─── SOURCE DATA ───

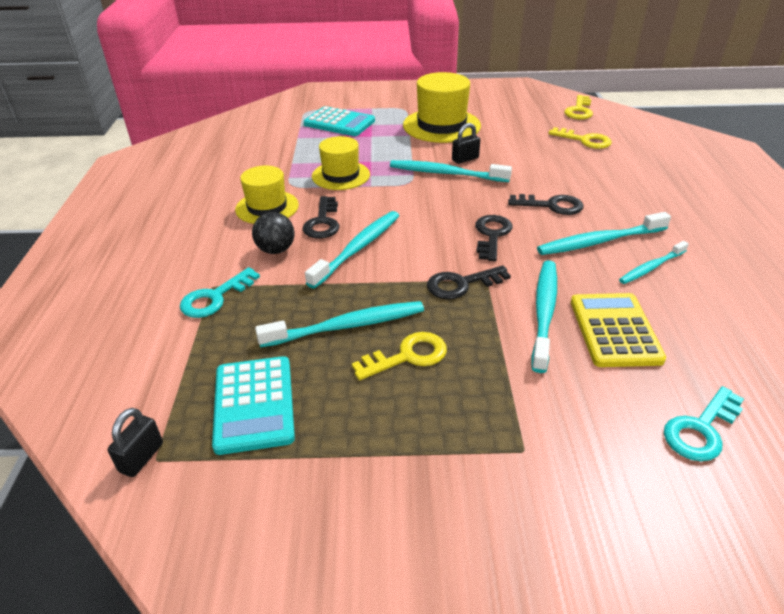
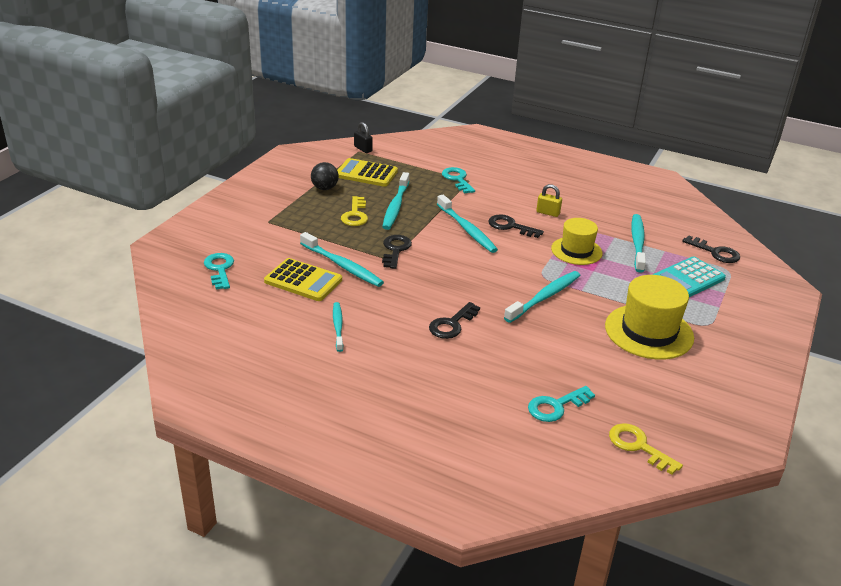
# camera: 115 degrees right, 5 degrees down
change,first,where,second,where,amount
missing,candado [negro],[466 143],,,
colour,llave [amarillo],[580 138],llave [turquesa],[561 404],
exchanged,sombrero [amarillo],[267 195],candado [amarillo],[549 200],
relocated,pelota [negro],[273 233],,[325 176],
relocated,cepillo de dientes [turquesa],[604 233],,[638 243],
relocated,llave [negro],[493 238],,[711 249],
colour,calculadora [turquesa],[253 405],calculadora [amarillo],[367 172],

───

Exactly the lines from the one containing "relocated,llave [negro],[493 238],,[711" through the end of the records above should be returned, with both ends kept.

ANSWER BOX:
relocated,llave [negro],[493 238],,[711 249],
colour,calculadora [turquesa],[253 405],calculadora [amarillo],[367 172],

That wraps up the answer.